Material for this exercise ▸
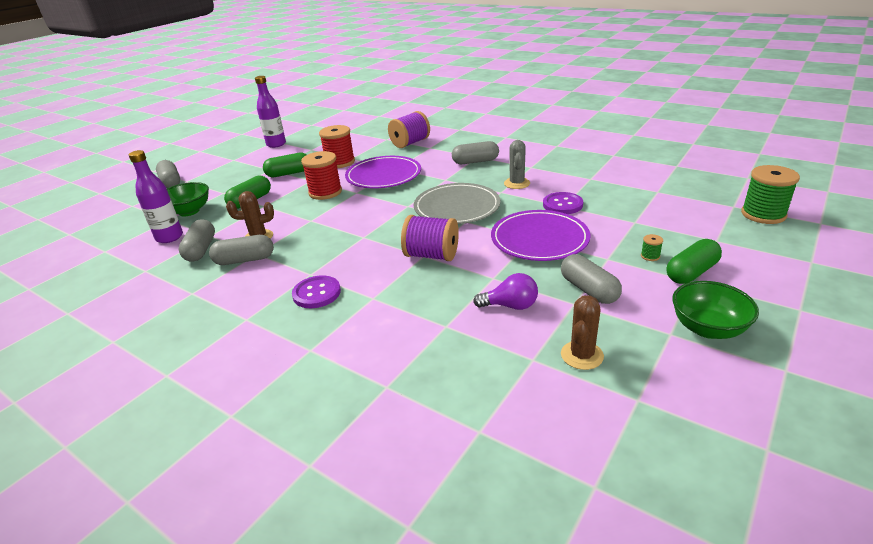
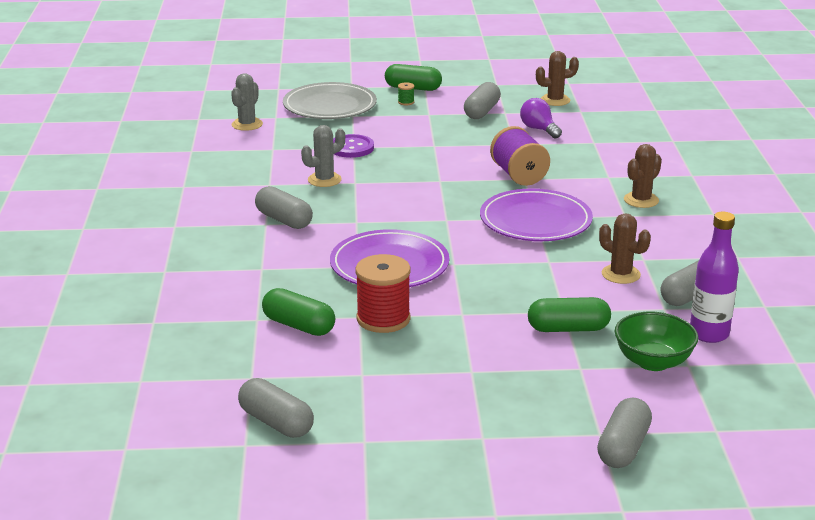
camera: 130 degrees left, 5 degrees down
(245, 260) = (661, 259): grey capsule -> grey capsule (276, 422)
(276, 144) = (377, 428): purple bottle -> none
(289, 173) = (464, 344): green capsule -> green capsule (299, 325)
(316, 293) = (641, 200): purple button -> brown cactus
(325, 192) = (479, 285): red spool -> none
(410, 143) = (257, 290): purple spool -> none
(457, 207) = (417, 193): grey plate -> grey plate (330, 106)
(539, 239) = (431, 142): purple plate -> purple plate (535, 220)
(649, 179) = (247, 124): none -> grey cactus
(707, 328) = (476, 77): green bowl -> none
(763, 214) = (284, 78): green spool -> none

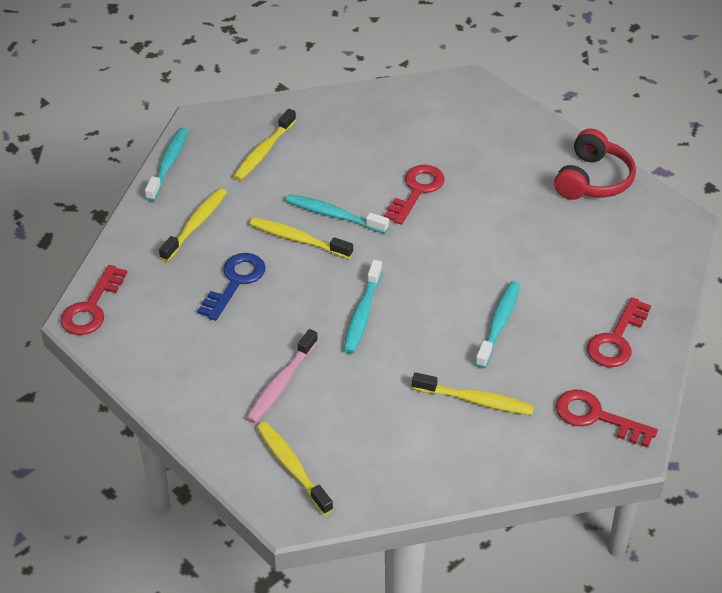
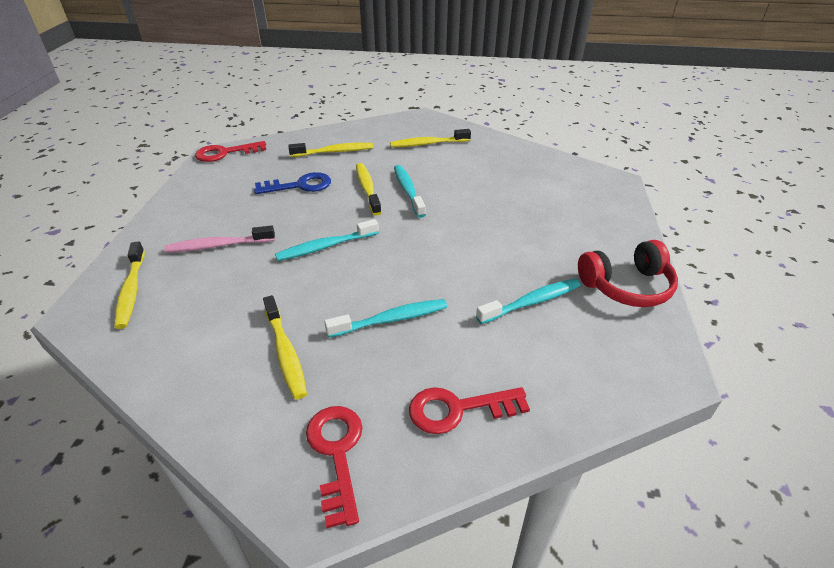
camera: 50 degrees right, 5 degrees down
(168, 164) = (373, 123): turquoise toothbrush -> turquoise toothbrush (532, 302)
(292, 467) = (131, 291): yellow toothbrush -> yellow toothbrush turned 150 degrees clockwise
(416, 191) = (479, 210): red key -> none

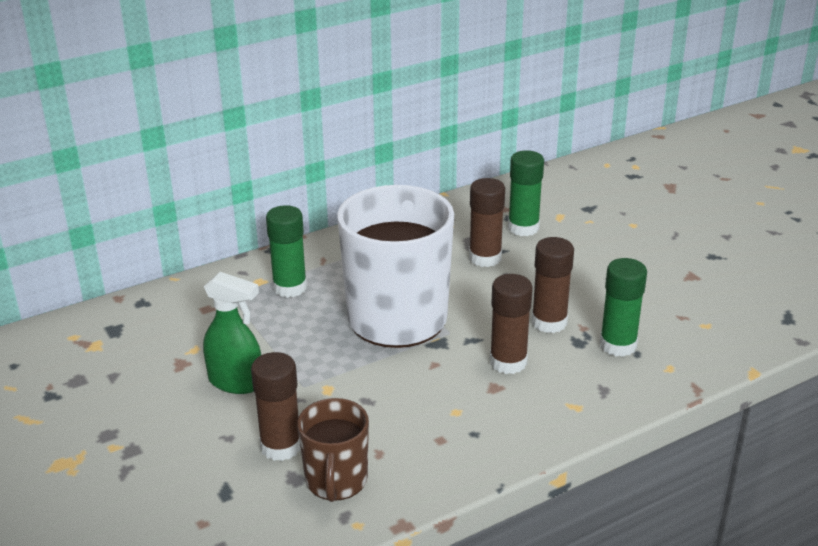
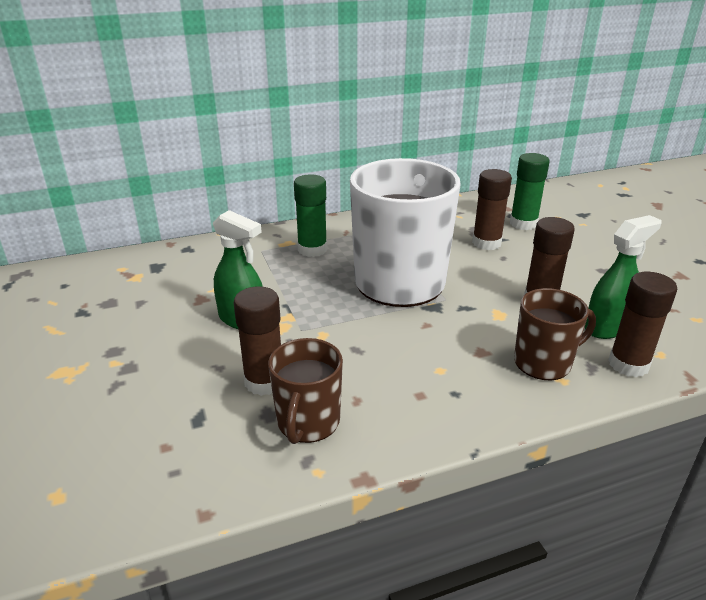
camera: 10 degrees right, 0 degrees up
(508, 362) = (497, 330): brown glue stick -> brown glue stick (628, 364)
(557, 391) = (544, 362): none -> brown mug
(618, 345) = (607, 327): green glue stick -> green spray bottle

...

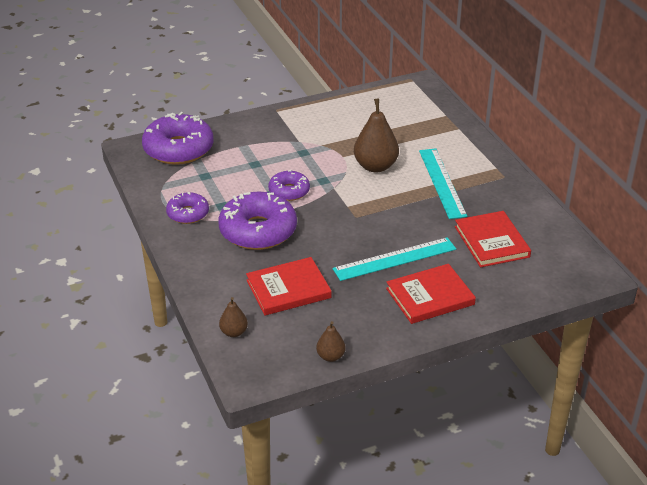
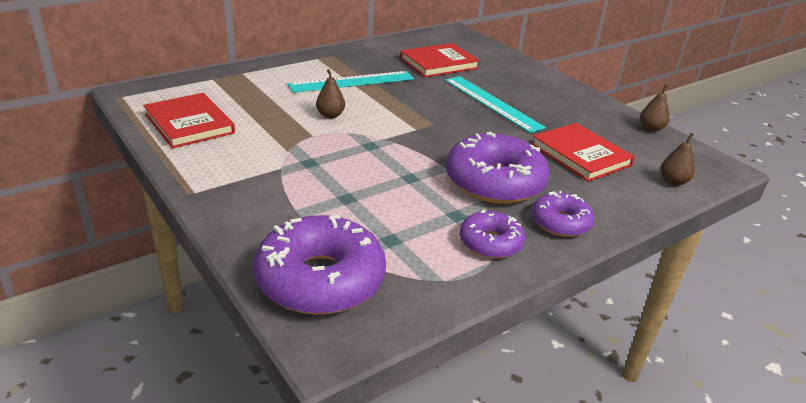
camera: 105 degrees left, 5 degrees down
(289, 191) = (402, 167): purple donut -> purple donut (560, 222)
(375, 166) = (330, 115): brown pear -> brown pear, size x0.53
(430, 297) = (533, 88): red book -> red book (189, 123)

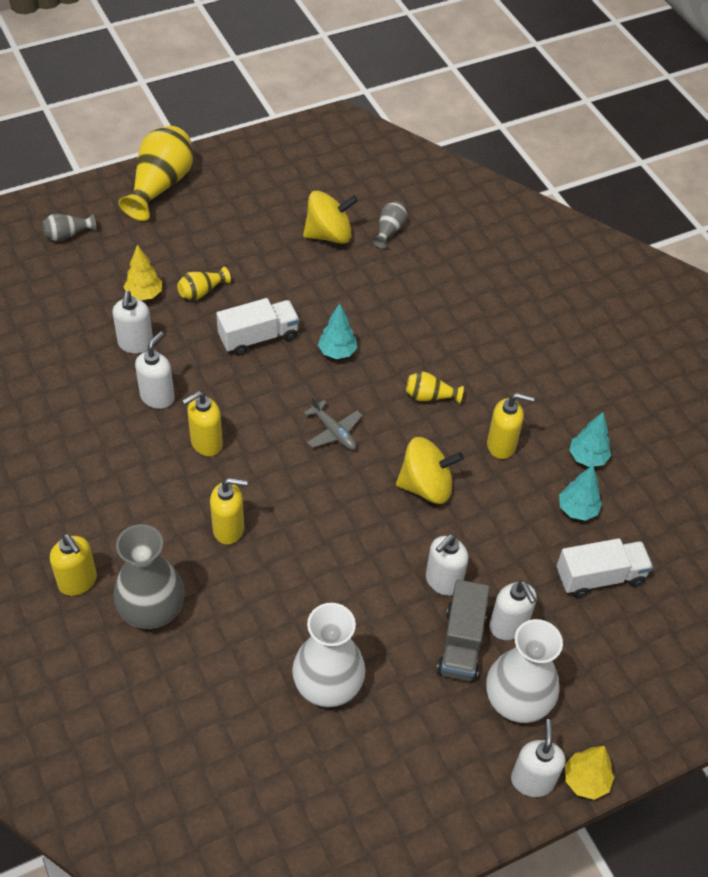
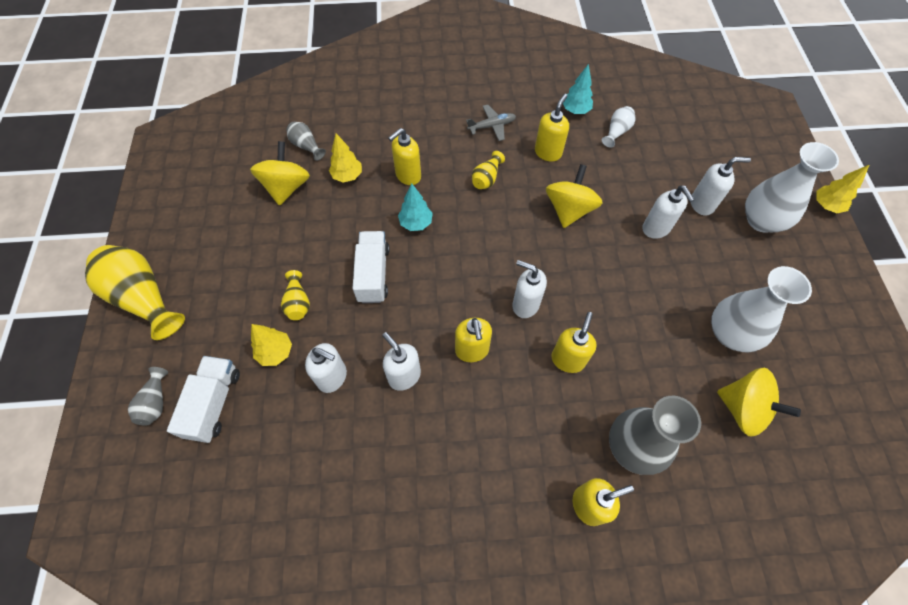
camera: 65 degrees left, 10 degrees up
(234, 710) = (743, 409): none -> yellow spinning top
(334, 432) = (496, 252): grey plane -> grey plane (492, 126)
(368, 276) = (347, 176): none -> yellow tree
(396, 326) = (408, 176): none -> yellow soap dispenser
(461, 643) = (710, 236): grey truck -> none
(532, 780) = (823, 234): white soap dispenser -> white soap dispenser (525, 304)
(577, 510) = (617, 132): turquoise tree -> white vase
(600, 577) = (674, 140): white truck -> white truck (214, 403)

==

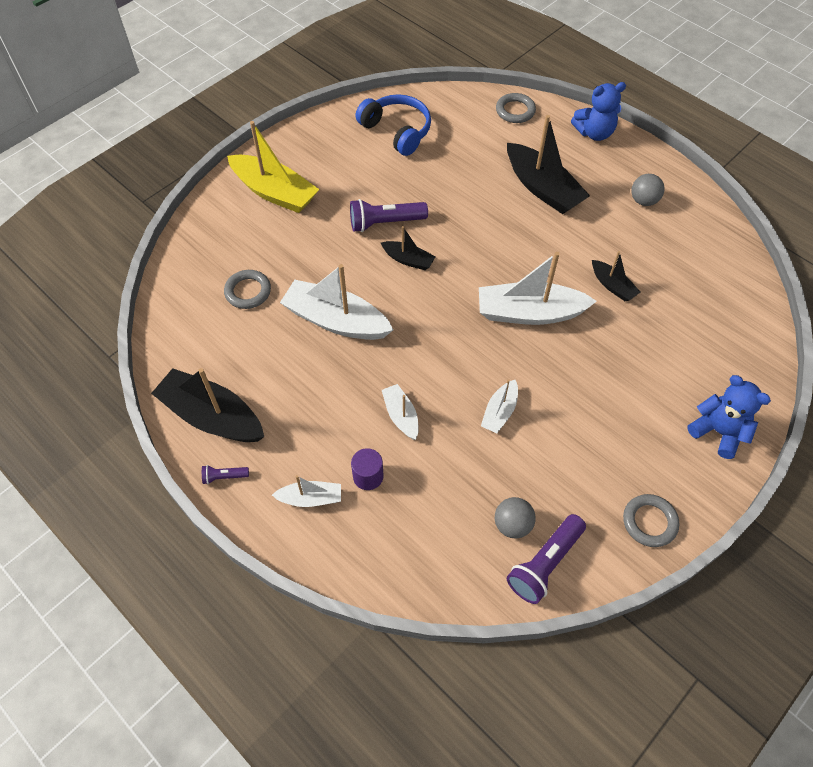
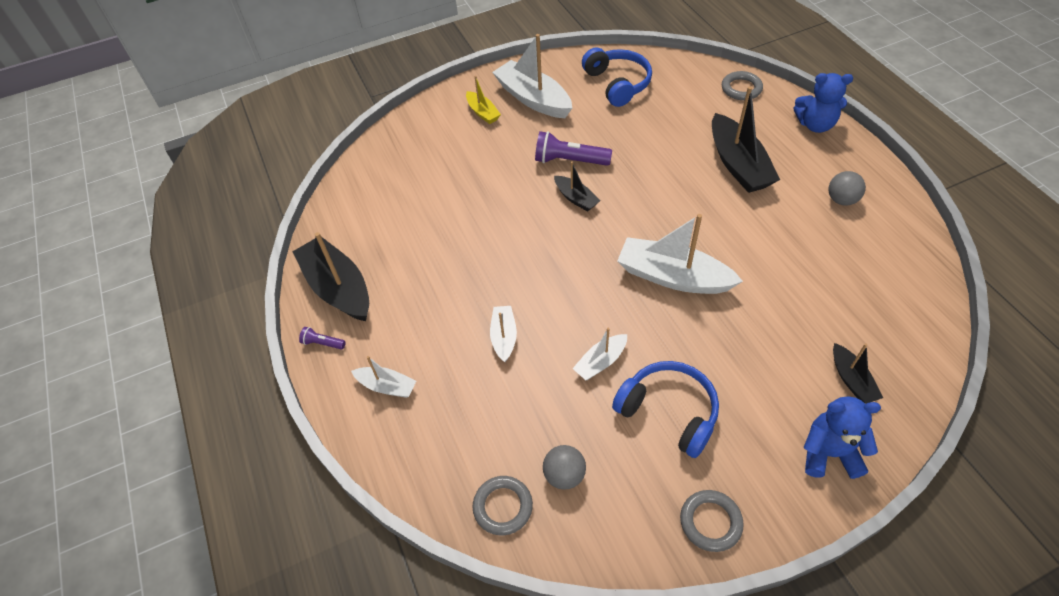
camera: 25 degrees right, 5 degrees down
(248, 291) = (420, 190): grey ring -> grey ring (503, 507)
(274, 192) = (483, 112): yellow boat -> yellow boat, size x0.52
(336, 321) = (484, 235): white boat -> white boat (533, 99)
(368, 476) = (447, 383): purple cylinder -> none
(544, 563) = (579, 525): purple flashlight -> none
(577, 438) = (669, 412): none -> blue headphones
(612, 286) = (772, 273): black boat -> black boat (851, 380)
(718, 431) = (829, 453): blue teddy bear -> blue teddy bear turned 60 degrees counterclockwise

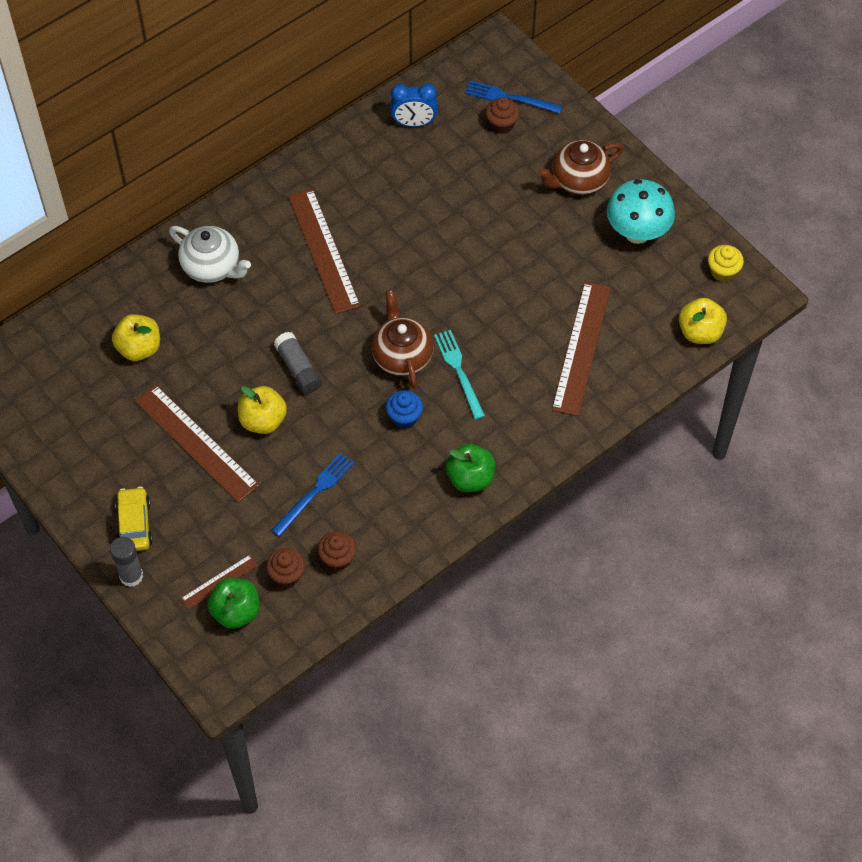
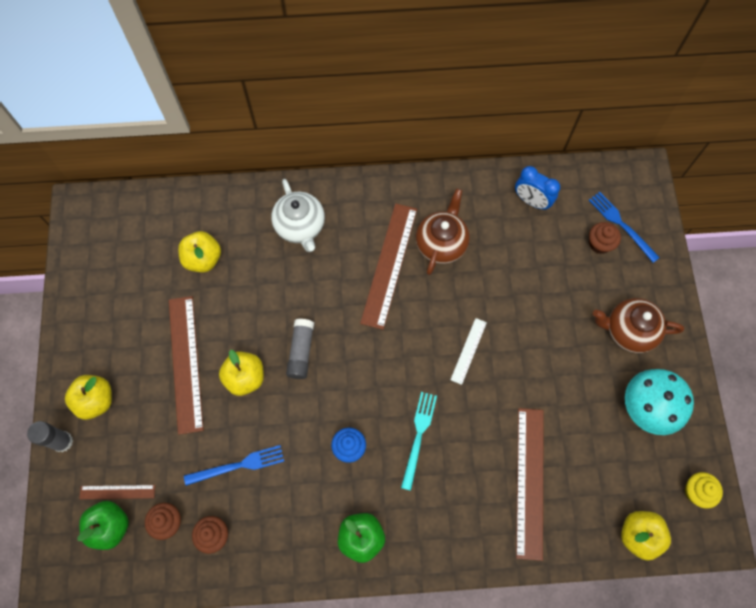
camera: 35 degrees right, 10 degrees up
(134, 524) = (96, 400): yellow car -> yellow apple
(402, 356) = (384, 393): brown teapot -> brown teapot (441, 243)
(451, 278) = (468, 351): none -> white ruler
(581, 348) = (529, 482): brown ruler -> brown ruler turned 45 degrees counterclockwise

Action item ▸ Using the data above, which lines fall from the one with "(612, 286) = (772, 273): black" through the one with "(402, 356) = (384, 393): brown"? Repeat them exactly, ends included, minus any pictures.

Expected answer ▸
(612, 286) = (772, 273): black boat -> black boat (851, 380)
(718, 431) = (829, 453): blue teddy bear -> blue teddy bear turned 60 degrees counterclockwise

camera: 35 degrees right, 10 degrees up
(134, 524) = (96, 400): yellow car -> yellow apple
(402, 356) = (384, 393): brown teapot -> brown teapot (441, 243)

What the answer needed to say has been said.